> _Problem to solve_:
Within the records below, repeat each line exactly but keep every picture out of the copy.

> _Supplied data_:
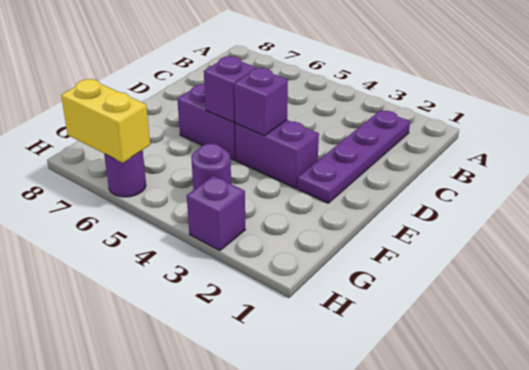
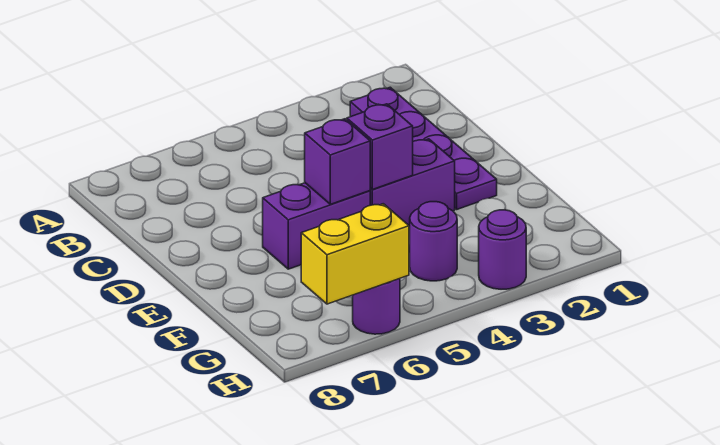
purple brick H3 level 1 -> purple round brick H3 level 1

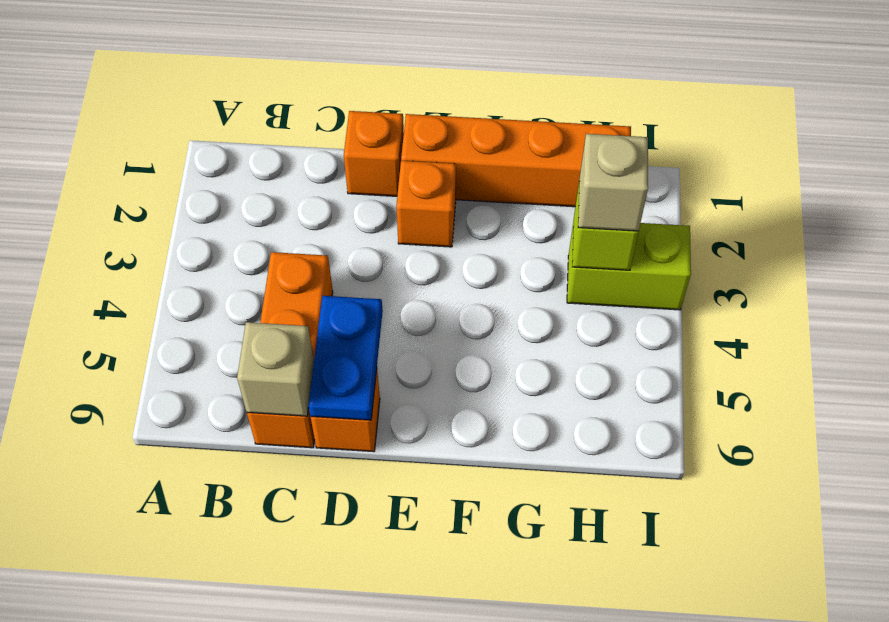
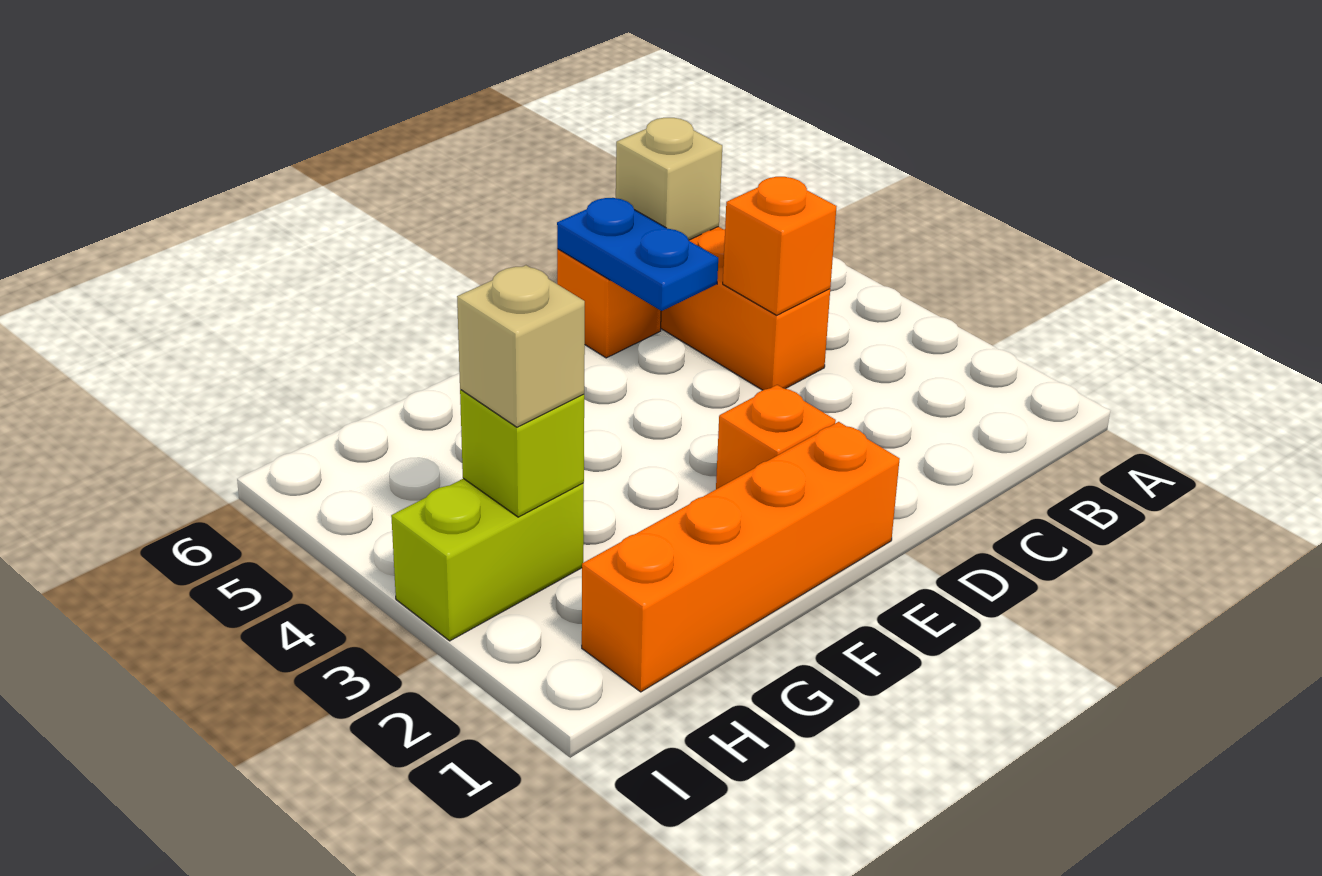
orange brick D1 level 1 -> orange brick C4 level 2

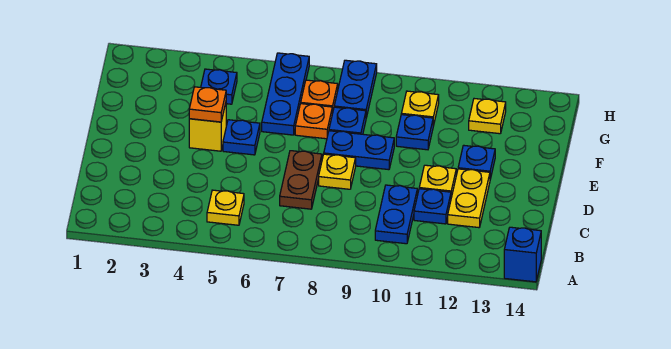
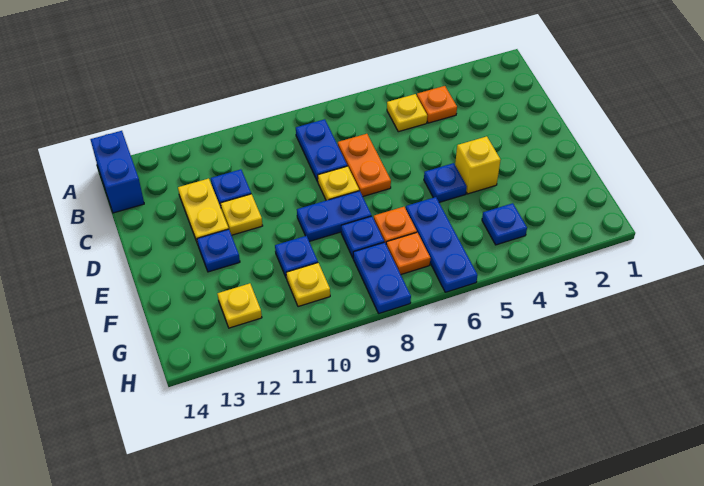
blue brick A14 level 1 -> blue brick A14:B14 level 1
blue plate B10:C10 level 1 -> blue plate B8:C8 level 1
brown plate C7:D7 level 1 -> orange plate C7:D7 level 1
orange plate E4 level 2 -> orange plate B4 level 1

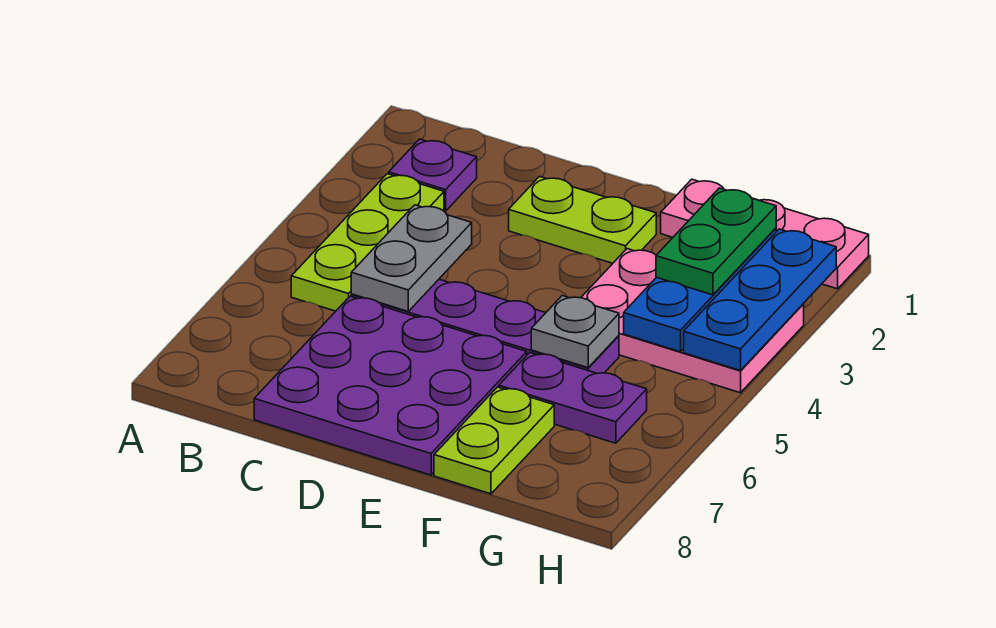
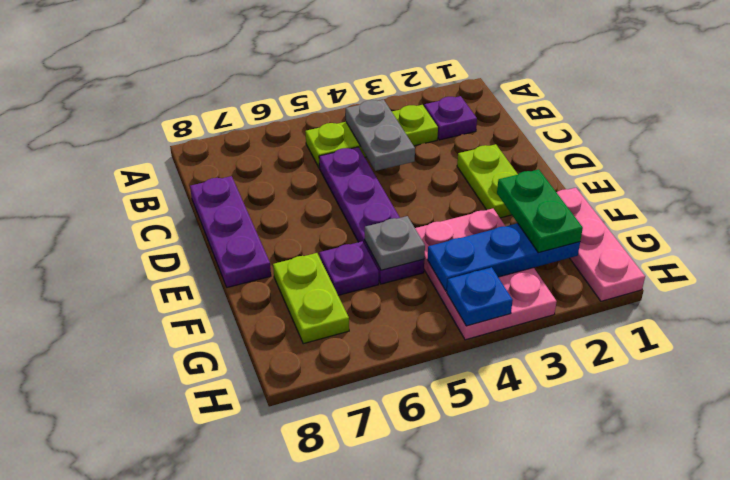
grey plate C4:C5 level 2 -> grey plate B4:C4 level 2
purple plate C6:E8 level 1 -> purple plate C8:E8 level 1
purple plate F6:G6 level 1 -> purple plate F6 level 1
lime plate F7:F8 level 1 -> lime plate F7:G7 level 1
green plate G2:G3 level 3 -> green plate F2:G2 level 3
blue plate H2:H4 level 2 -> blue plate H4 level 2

> _Exercise result_:
purple brick H3 level 1 -> purple round brick H3 level 1

orange brick D1 level 1 -> orange brick C4 level 2

blue brick A14 level 1 -> blue brick A14:B14 level 1
blue plate B10:C10 level 1 -> blue plate B8:C8 level 1
brown plate C7:D7 level 1 -> orange plate C7:D7 level 1
orange plate E4 level 2 -> orange plate B4 level 1

grey plate C4:C5 level 2 -> grey plate B4:C4 level 2
purple plate C6:E8 level 1 -> purple plate C8:E8 level 1
purple plate F6:G6 level 1 -> purple plate F6 level 1
lime plate F7:F8 level 1 -> lime plate F7:G7 level 1
green plate G2:G3 level 3 -> green plate F2:G2 level 3
blue plate H2:H4 level 2 -> blue plate H4 level 2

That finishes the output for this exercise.